> [PROBLEM STATEMENT]
Make the copy match the entries below exactly, with no pictures carried over.

> [RECORDS PROVIDED]
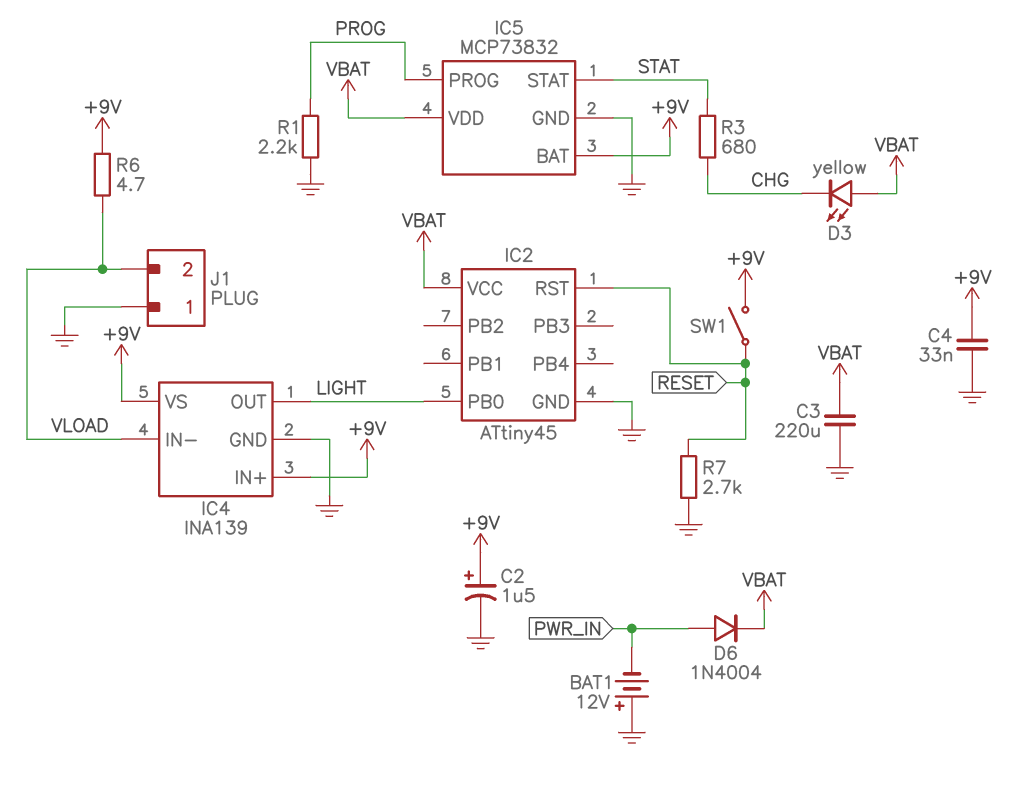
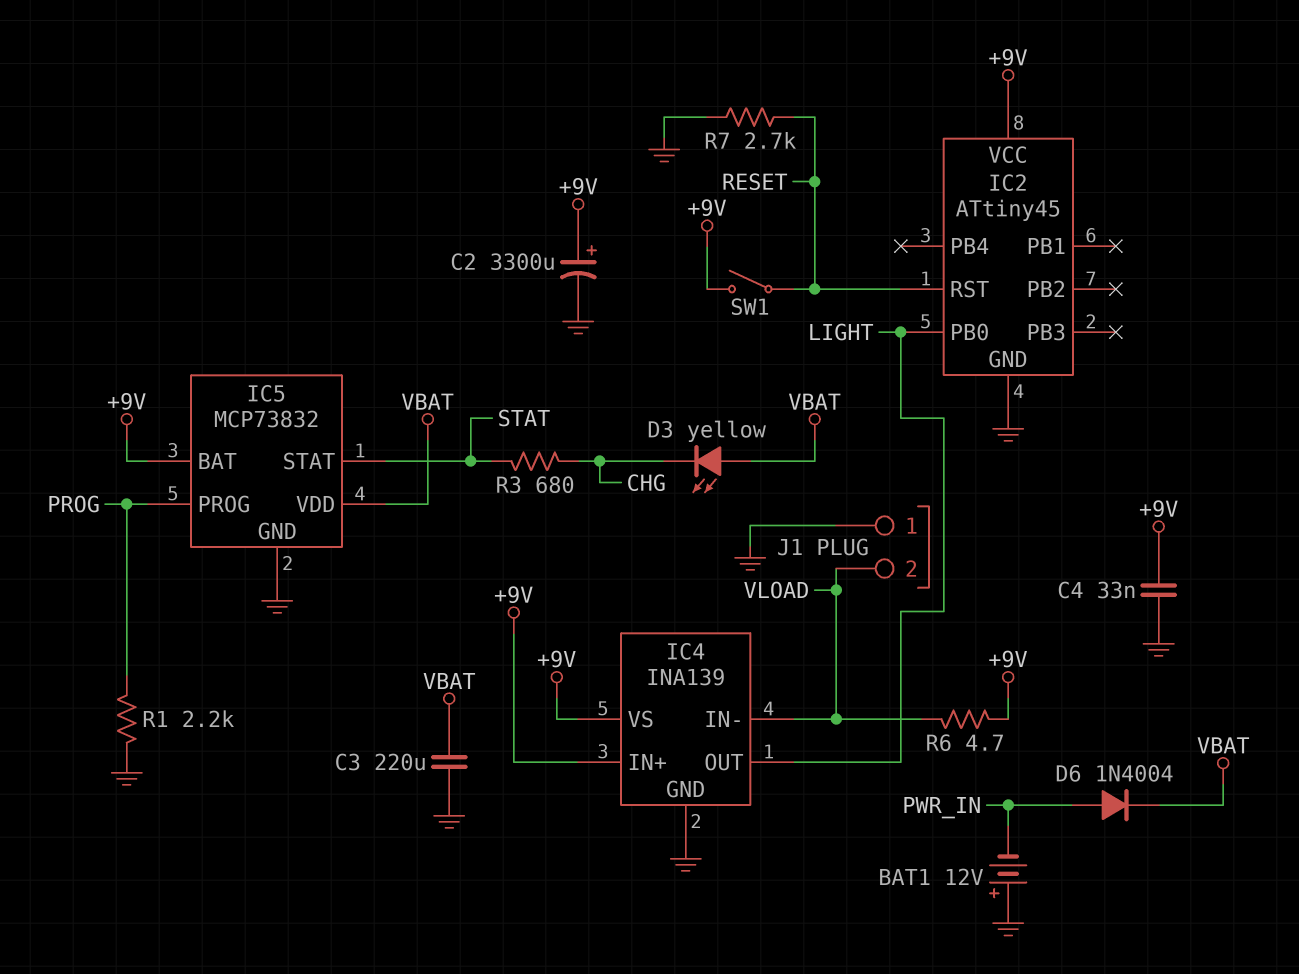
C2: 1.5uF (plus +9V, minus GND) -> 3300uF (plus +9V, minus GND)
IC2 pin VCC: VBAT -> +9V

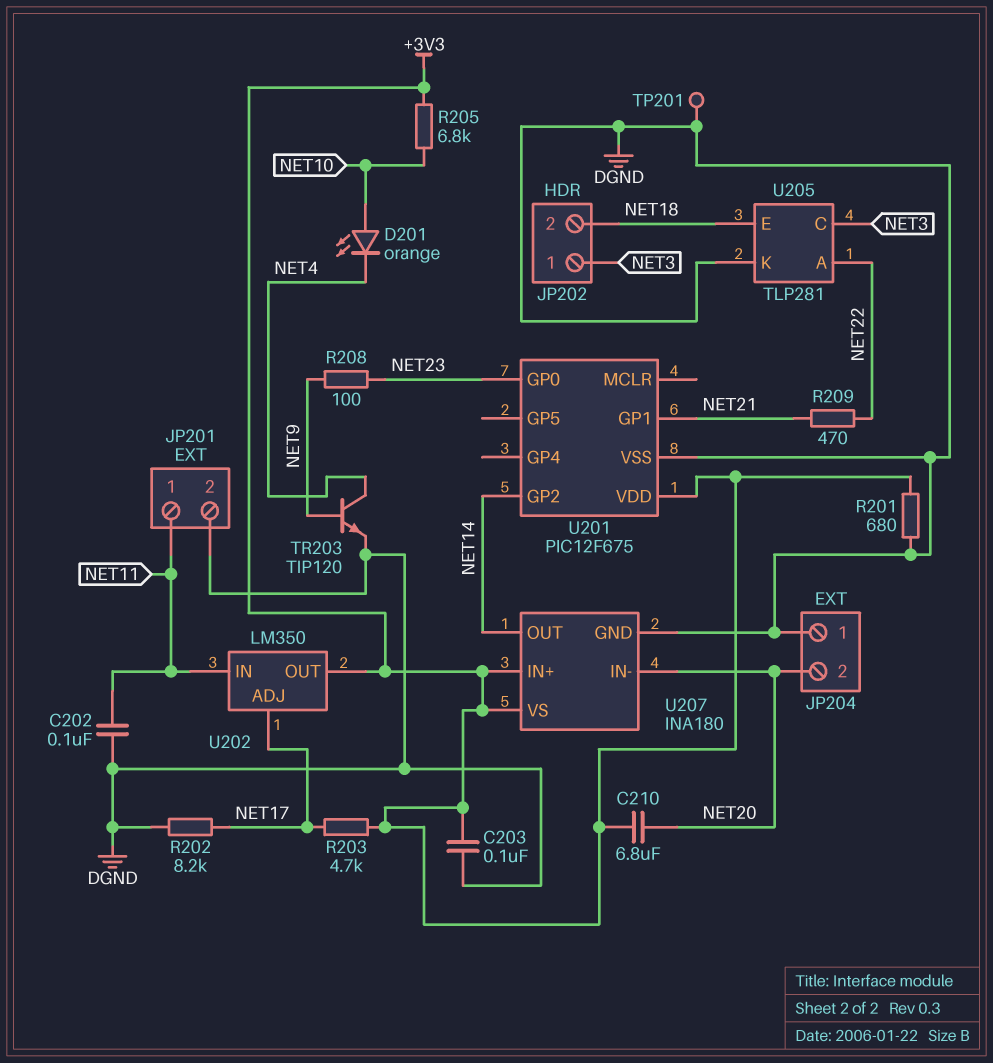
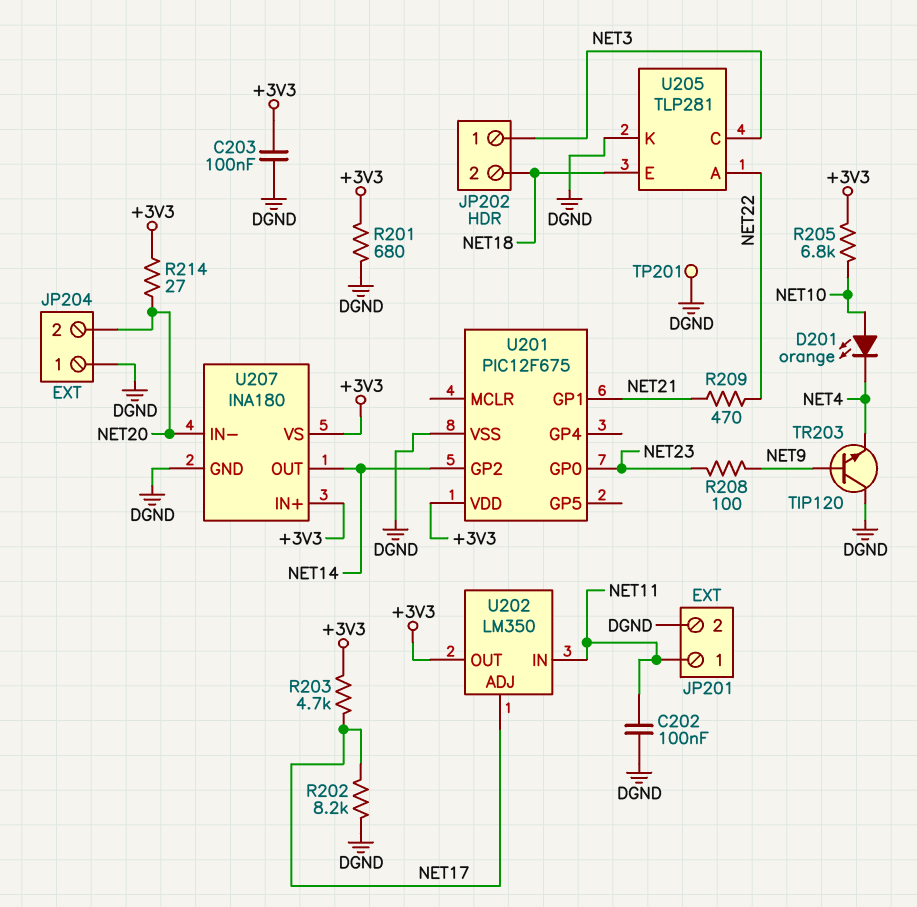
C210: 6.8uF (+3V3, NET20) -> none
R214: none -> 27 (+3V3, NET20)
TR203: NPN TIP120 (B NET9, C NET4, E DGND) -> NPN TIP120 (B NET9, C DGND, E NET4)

> [WRITTEN SOLUTION]
C2: 1.5uF (plus +9V, minus GND) -> 3300uF (plus +9V, minus GND)
IC2 pin VCC: VBAT -> +9V

C210: 6.8uF (+3V3, NET20) -> none
R214: none -> 27 (+3V3, NET20)
TR203: NPN TIP120 (B NET9, C NET4, E DGND) -> NPN TIP120 (B NET9, C DGND, E NET4)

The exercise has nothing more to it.